• To do:
Instruction for the entries that follow: retype exactly the lines from the line with "(349, 508) = (265, 354): green" to the line with "(427, 178) = (303, 139): brown", both included, and omit all others.

• Dataset excerpts:
☆ ☆ ☆ ☆ ☆ ☆ ☆
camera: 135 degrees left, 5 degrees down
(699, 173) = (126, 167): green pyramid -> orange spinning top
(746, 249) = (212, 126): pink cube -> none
☆ ☆ ☆ ☆ ☆ ☆ ☆
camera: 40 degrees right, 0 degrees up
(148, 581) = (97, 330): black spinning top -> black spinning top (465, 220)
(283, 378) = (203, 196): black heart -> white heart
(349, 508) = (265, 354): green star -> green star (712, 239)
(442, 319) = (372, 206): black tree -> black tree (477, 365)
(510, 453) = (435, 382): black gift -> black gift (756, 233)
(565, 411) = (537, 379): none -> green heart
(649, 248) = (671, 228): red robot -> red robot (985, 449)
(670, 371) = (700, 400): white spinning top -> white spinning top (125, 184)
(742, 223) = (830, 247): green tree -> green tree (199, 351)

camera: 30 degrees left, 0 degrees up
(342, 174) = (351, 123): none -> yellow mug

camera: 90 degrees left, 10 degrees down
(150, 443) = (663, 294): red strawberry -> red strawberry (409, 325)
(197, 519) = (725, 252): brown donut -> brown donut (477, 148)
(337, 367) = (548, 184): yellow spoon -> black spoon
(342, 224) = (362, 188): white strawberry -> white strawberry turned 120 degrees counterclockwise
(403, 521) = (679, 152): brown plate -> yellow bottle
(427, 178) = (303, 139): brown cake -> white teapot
☆ ☆ ☆ ☆ ☆ ☆ ☆
• Exercise response:
(349, 508) = (265, 354): green star -> green star (712, 239)
(442, 319) = (372, 206): black tree -> black tree (477, 365)
(510, 453) = (435, 382): black gift -> black gift (756, 233)
(565, 411) = (537, 379): none -> green heart
(649, 248) = (671, 228): red robot -> red robot (985, 449)
(670, 371) = (700, 400): white spinning top -> white spinning top (125, 184)
(742, 223) = (830, 247): green tree -> green tree (199, 351)

camera: 30 degrees left, 0 degrees up
(342, 174) = (351, 123): none -> yellow mug

camera: 90 degrees left, 10 degrees down
(150, 443) = (663, 294): red strawberry -> red strawberry (409, 325)
(197, 519) = (725, 252): brown donut -> brown donut (477, 148)
(337, 367) = (548, 184): yellow spoon -> black spoon
(342, 224) = (362, 188): white strawberry -> white strawberry turned 120 degrees counterclockwise
(403, 521) = (679, 152): brown plate -> yellow bottle
(427, 178) = (303, 139): brown cake -> white teapot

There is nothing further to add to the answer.